Please reproduce every record exactly as written, leaving out the pictures.

[Data entries]
┌────────

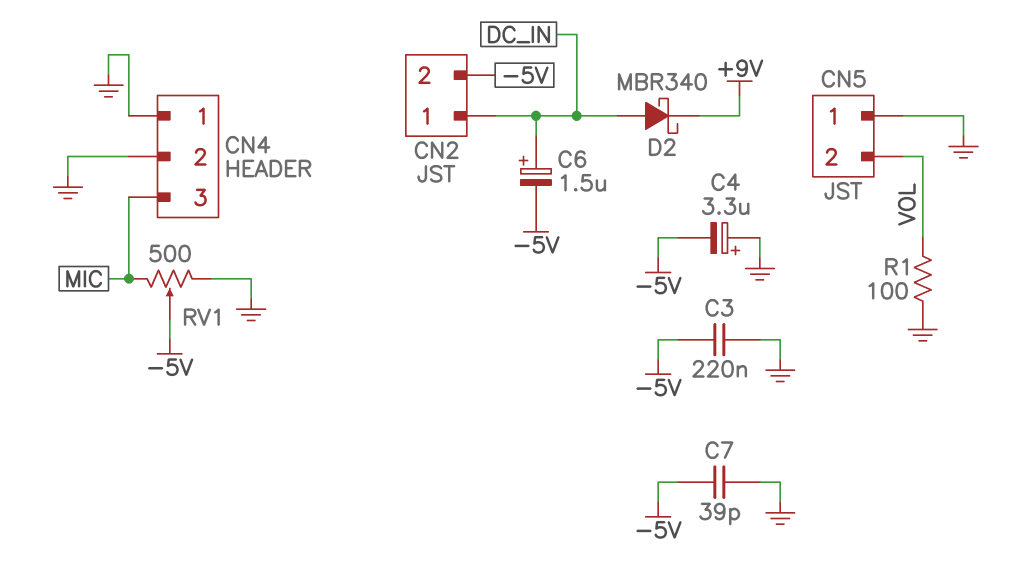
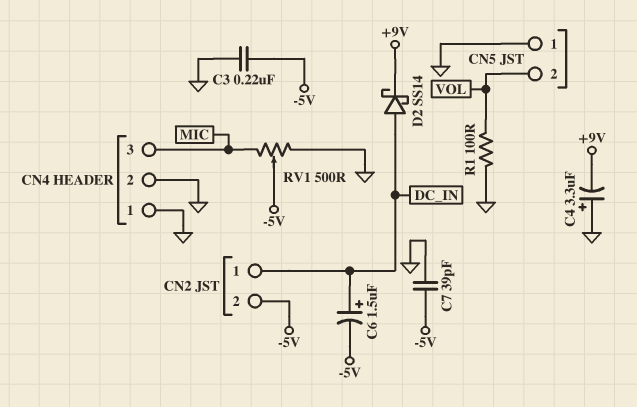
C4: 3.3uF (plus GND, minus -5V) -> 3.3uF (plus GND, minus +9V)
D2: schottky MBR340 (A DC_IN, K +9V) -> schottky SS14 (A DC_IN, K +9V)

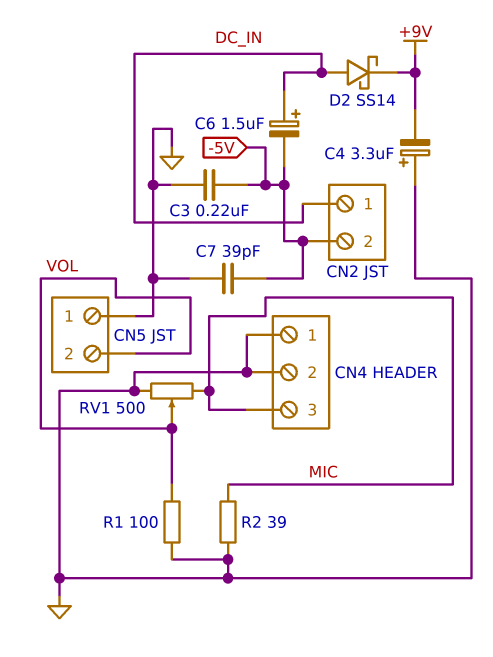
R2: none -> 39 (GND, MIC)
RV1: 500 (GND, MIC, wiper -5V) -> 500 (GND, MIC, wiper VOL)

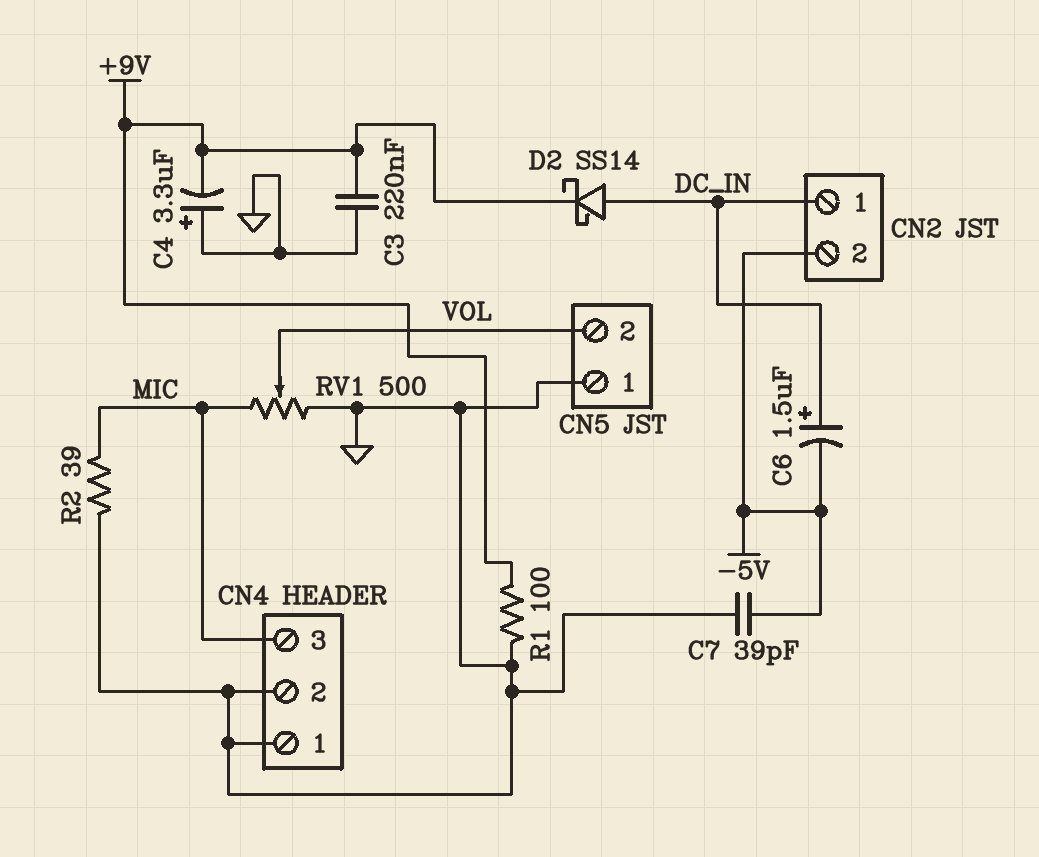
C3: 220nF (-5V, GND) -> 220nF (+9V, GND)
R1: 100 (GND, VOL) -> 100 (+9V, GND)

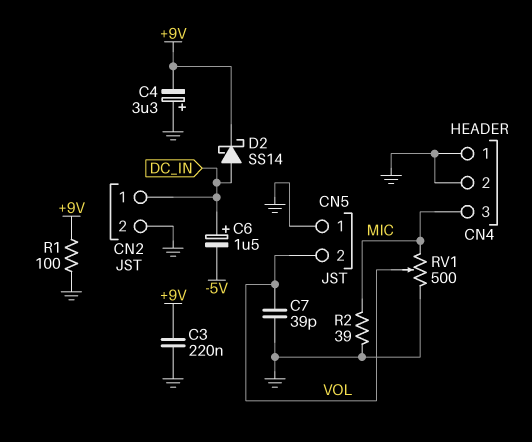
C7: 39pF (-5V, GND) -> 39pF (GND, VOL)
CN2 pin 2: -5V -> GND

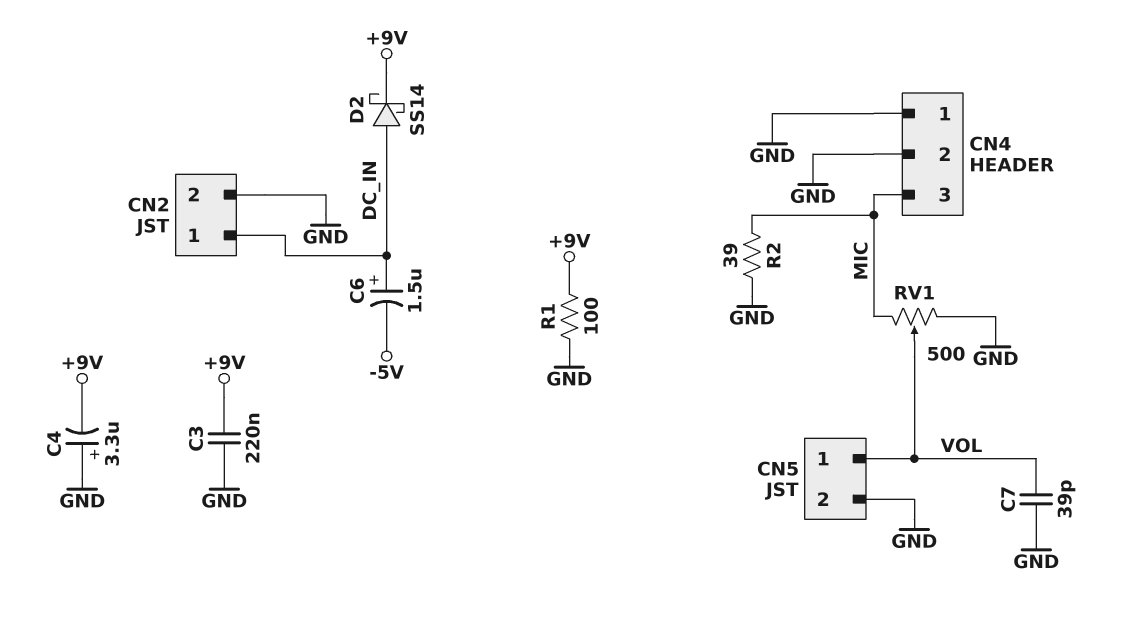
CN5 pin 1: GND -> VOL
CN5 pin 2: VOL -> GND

└────────

▶ Response area
C4: 3.3uF (plus GND, minus -5V) -> 3.3uF (plus GND, minus +9V)
D2: schottky MBR340 (A DC_IN, K +9V) -> schottky SS14 (A DC_IN, K +9V)

R2: none -> 39 (GND, MIC)
RV1: 500 (GND, MIC, wiper -5V) -> 500 (GND, MIC, wiper VOL)

C3: 220nF (-5V, GND) -> 220nF (+9V, GND)
R1: 100 (GND, VOL) -> 100 (+9V, GND)

C7: 39pF (-5V, GND) -> 39pF (GND, VOL)
CN2 pin 2: -5V -> GND

CN5 pin 1: GND -> VOL
CN5 pin 2: VOL -> GND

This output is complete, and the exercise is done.